Task to complete
Each record must be written out again exactly. Skip any picture it contains.

*** Opening Input for this task ***

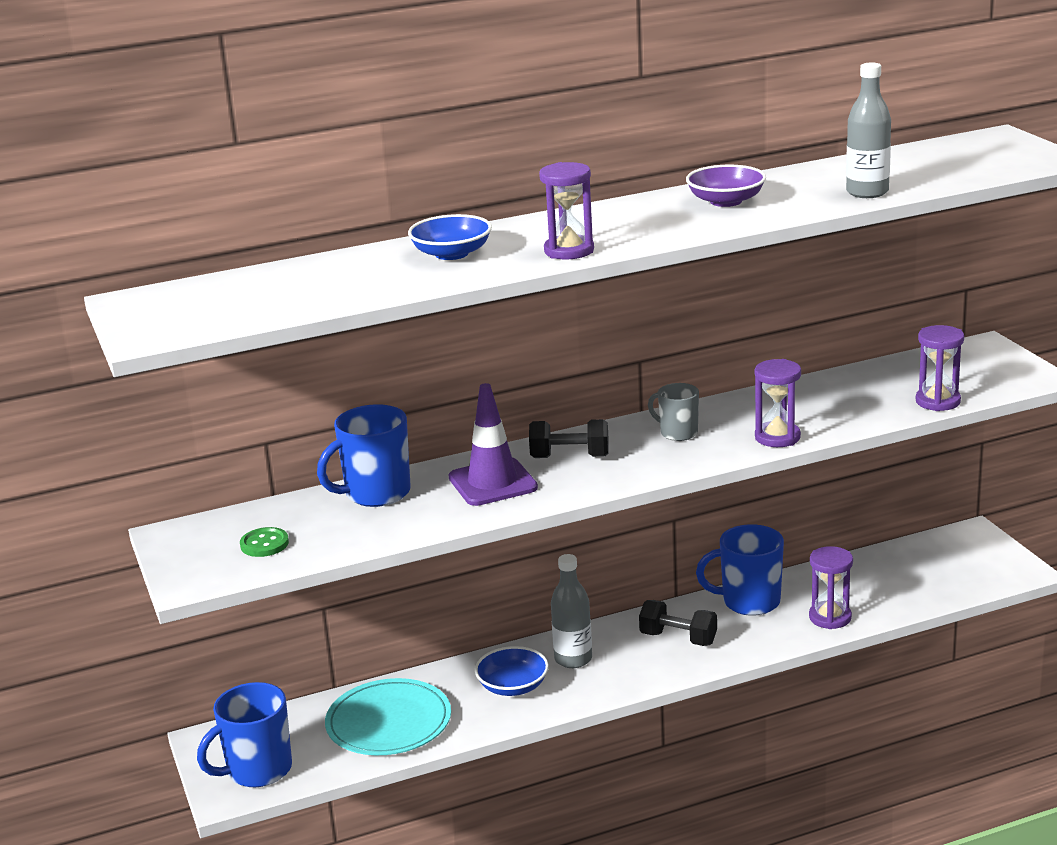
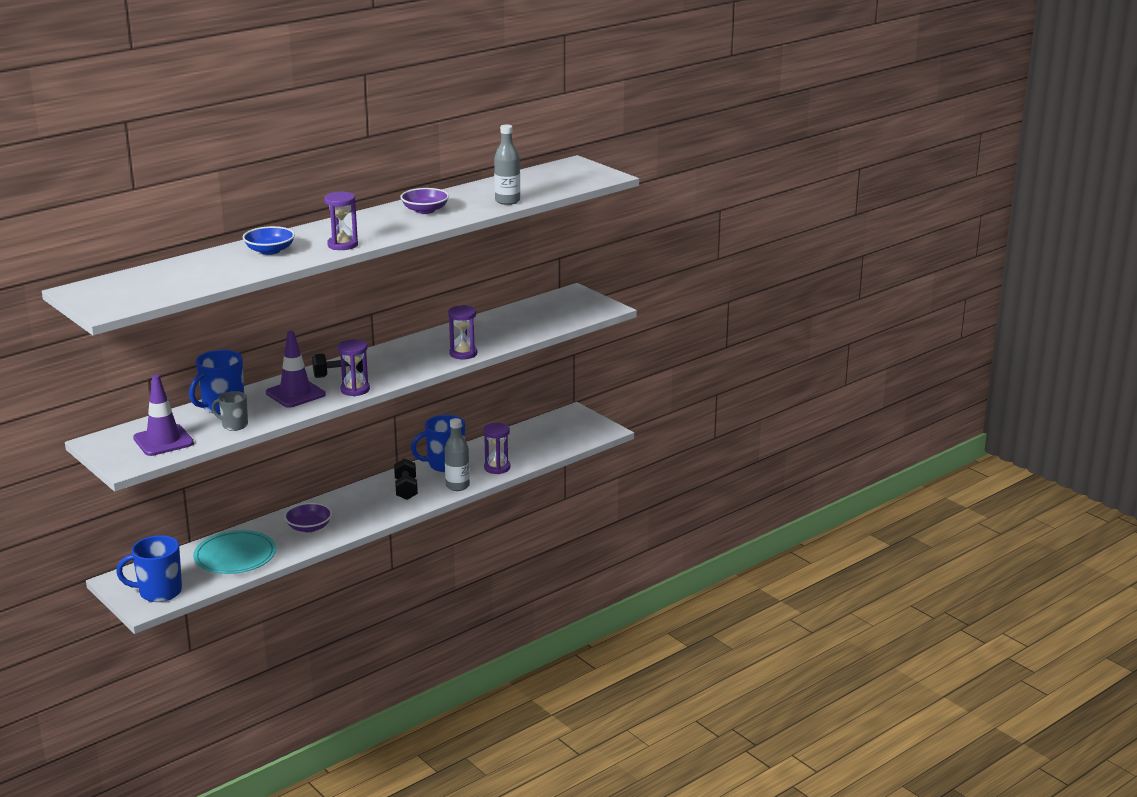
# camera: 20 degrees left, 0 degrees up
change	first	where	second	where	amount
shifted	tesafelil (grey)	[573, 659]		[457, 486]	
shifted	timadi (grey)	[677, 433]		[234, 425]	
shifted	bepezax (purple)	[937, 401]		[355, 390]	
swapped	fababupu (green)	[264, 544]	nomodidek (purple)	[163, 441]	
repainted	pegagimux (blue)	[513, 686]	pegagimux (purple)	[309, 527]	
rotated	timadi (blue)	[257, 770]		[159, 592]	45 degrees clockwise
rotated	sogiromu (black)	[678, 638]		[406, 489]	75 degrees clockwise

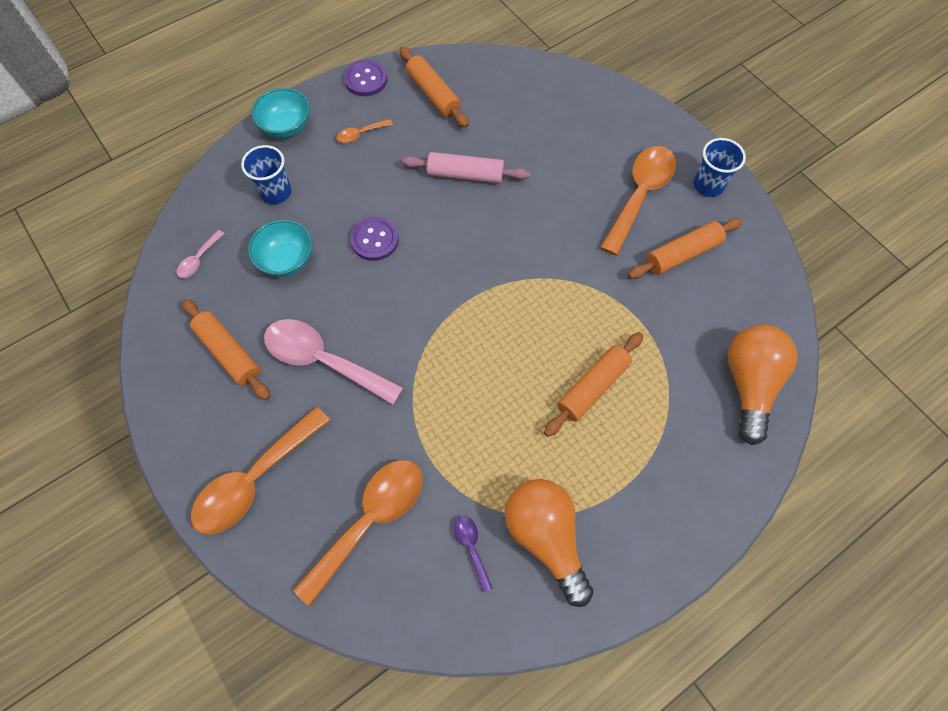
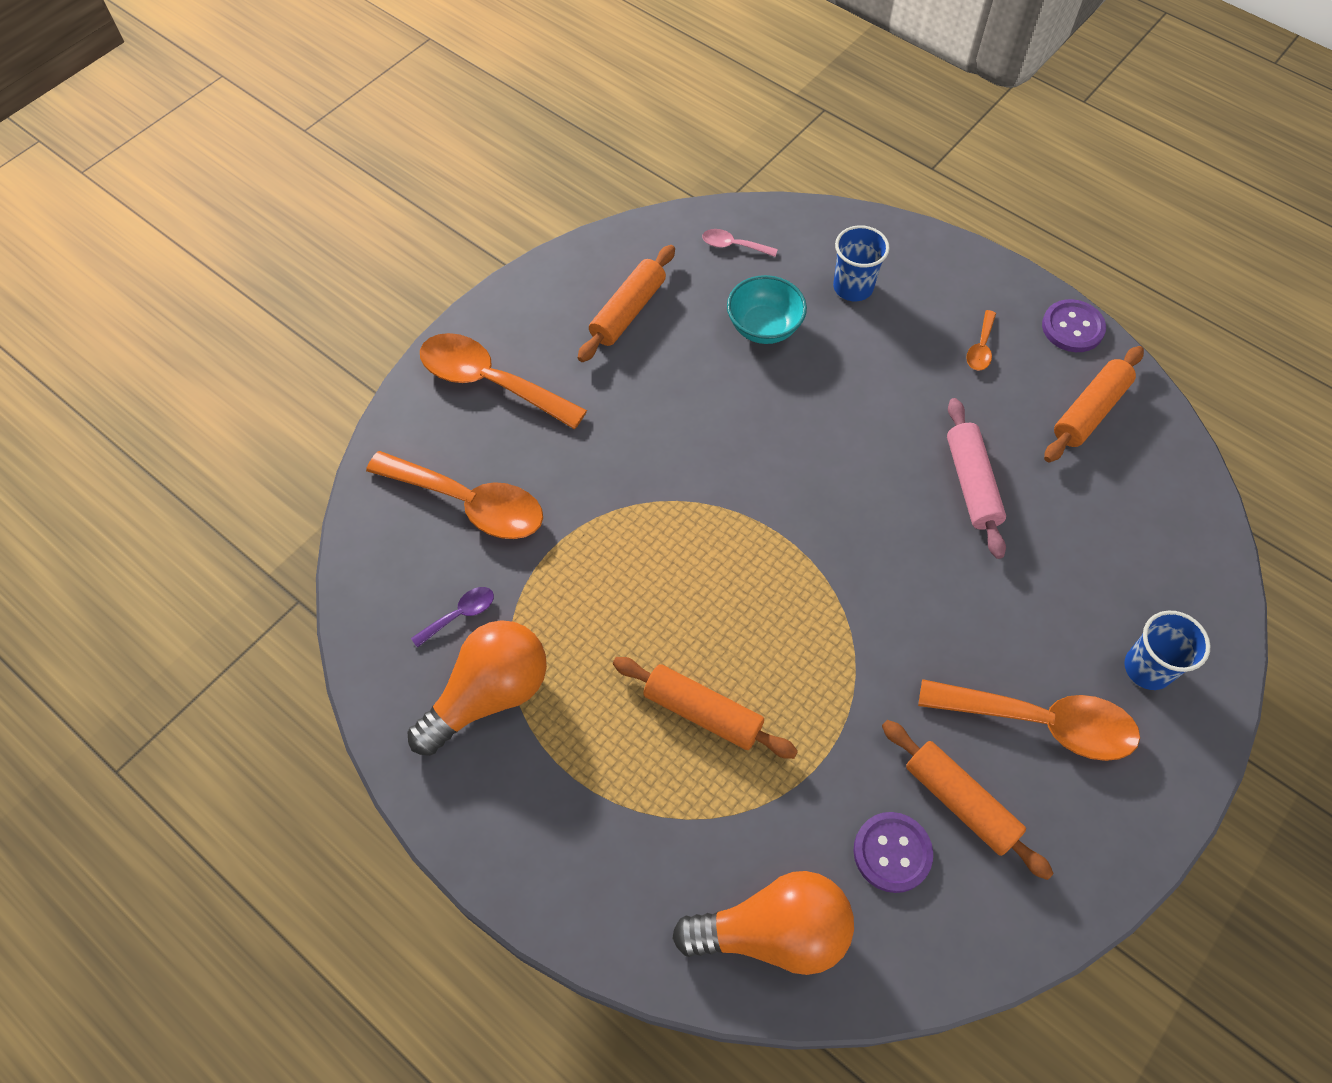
# camera: 75 degrees right, 5 degrees down
change	first	where	second	where	amount
gone	pegagimux (turquoise)	[287, 127]			
gone	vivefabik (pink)	[324, 360]			
shifted	fababupu (purple)	[374, 240]		[892, 853]	
shifted	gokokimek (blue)	[708, 185]		[1147, 668]	
rotated	vivefabik (orange)	[361, 134]		[981, 347]	120 degrees counterclockwise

*** Closing Input for this task ***

Solution for this exercise
# camera: 20 degrees left, 0 degrees up
change	first	where	second	where	amount
shifted	tesafelil (grey)	[573, 659]		[457, 486]	
shifted	timadi (grey)	[677, 433]		[234, 425]	
shifted	bepezax (purple)	[937, 401]		[355, 390]	
swapped	fababupu (green)	[264, 544]	nomodidek (purple)	[163, 441]	
repainted	pegagimux (blue)	[513, 686]	pegagimux (purple)	[309, 527]	
rotated	timadi (blue)	[257, 770]		[159, 592]	45 degrees clockwise
rotated	sogiromu (black)	[678, 638]		[406, 489]	75 degrees clockwise

# camera: 75 degrees right, 5 degrees down
change	first	where	second	where	amount
gone	pegagimux (turquoise)	[287, 127]			
gone	vivefabik (pink)	[324, 360]			
shifted	fababupu (purple)	[374, 240]		[892, 853]	
shifted	gokokimek (blue)	[708, 185]		[1147, 668]	
rotated	vivefabik (orange)	[361, 134]		[981, 347]	120 degrees counterclockwise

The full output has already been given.